• **ACTIVITY**: Reproduce the entries below exactly, but only from the line containing "C4: 1.5uF (GND, IC2/DIS)" to the line containing "TP1: none -> test point (GND)", inclusive.

• **MATERIAL FOR THIS TASK**:

-- Opening Marker --

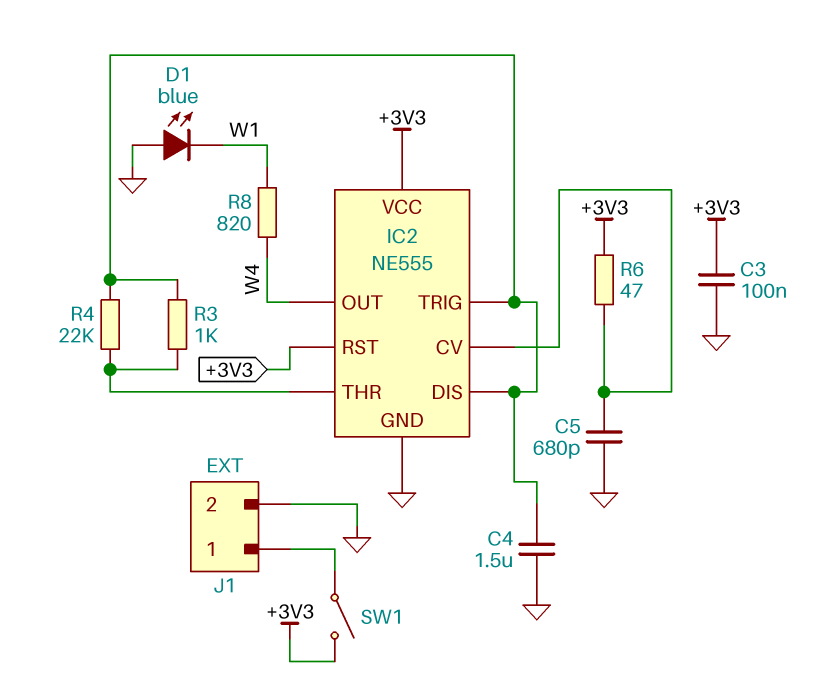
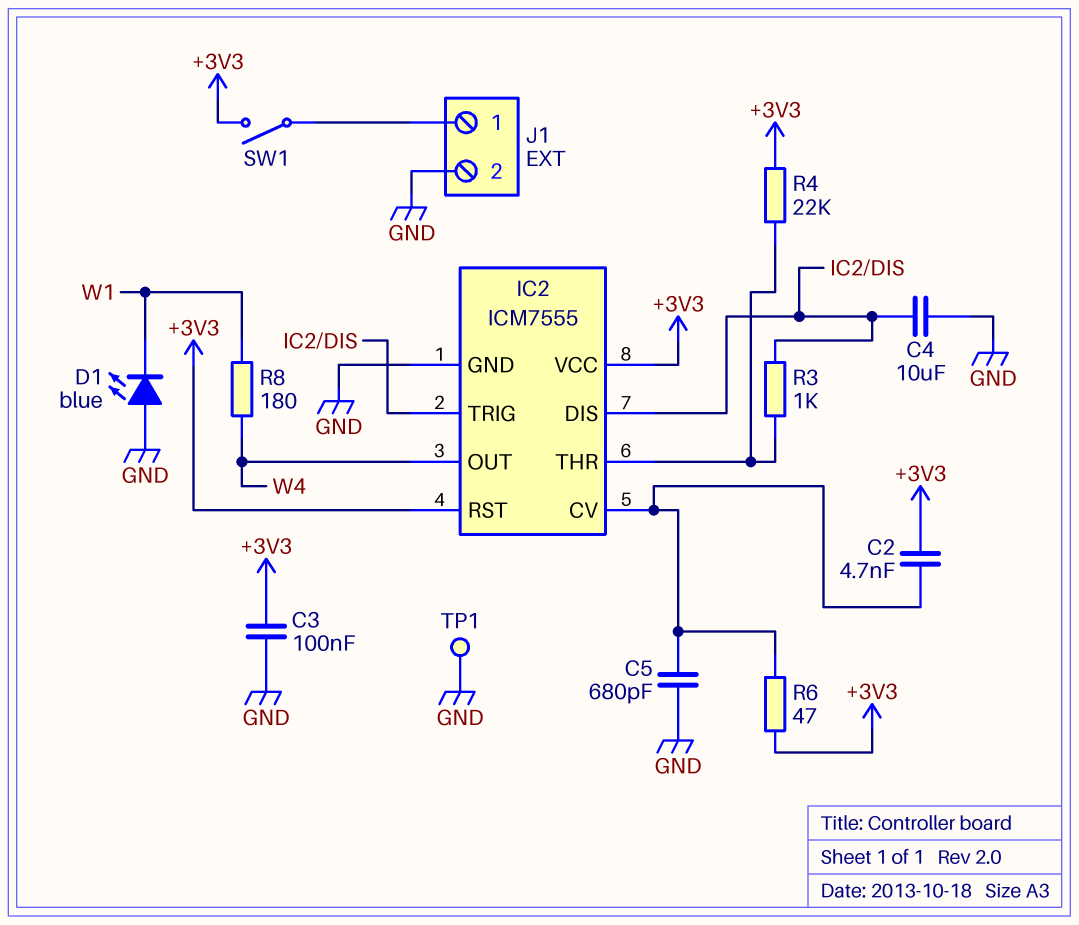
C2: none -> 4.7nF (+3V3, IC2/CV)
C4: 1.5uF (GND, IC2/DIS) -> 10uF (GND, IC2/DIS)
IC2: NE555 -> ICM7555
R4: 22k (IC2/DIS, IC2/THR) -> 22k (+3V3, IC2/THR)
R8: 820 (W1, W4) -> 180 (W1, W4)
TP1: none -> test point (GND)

-- Closing Marker --
-- Opening Marker --

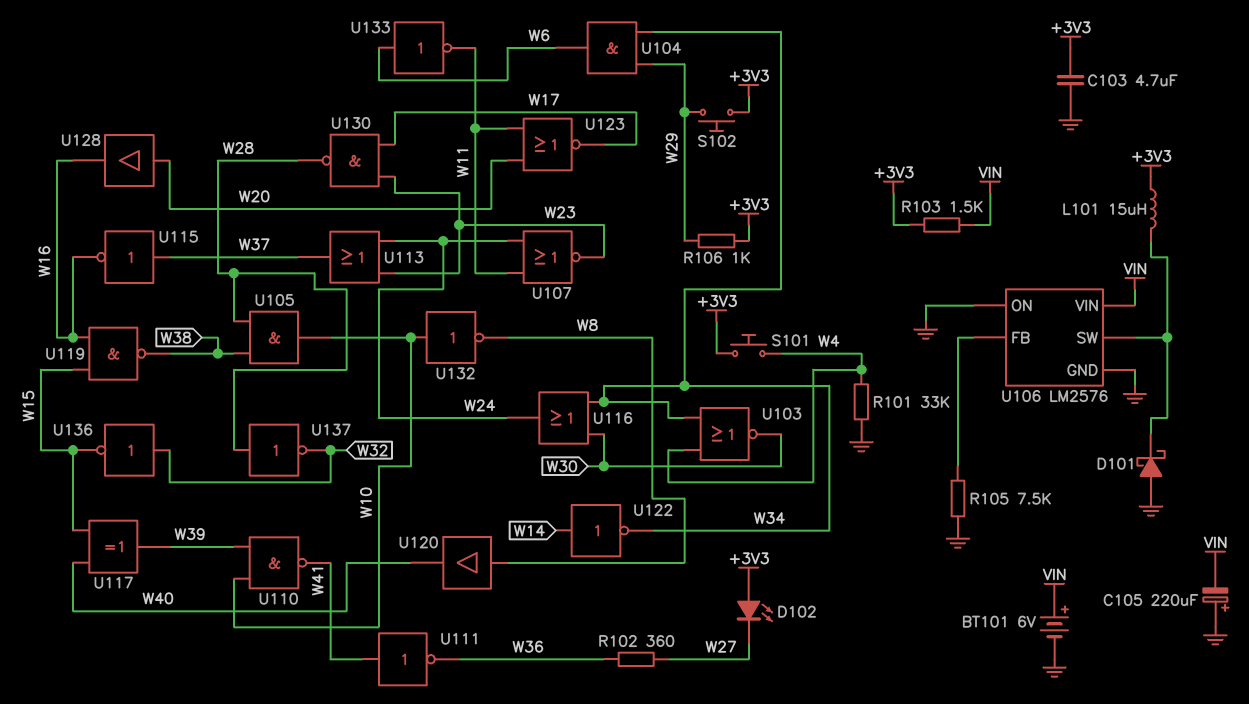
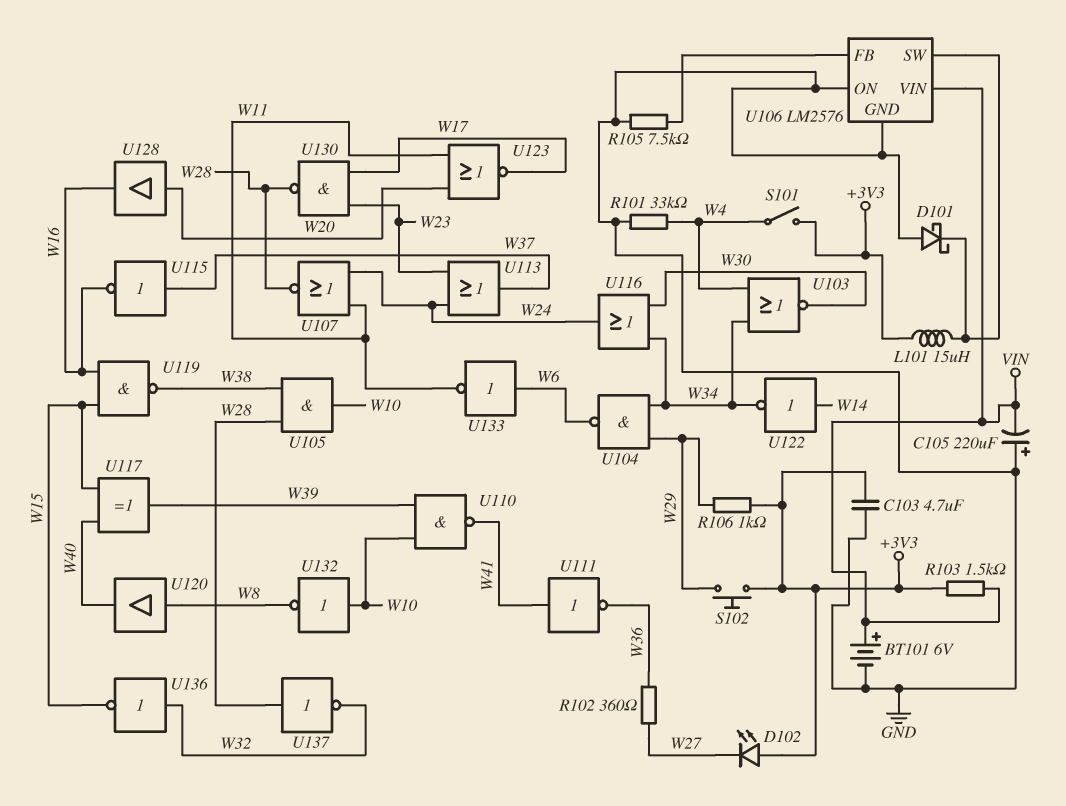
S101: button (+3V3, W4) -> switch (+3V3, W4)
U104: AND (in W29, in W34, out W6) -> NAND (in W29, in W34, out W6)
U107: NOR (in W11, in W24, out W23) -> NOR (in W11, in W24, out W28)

-- Closing Marker --

• **ANSWER BOX**:
C4: 1.5uF (GND, IC2/DIS) -> 10uF (GND, IC2/DIS)
IC2: NE555 -> ICM7555
R4: 22k (IC2/DIS, IC2/THR) -> 22k (+3V3, IC2/THR)
R8: 820 (W1, W4) -> 180 (W1, W4)
TP1: none -> test point (GND)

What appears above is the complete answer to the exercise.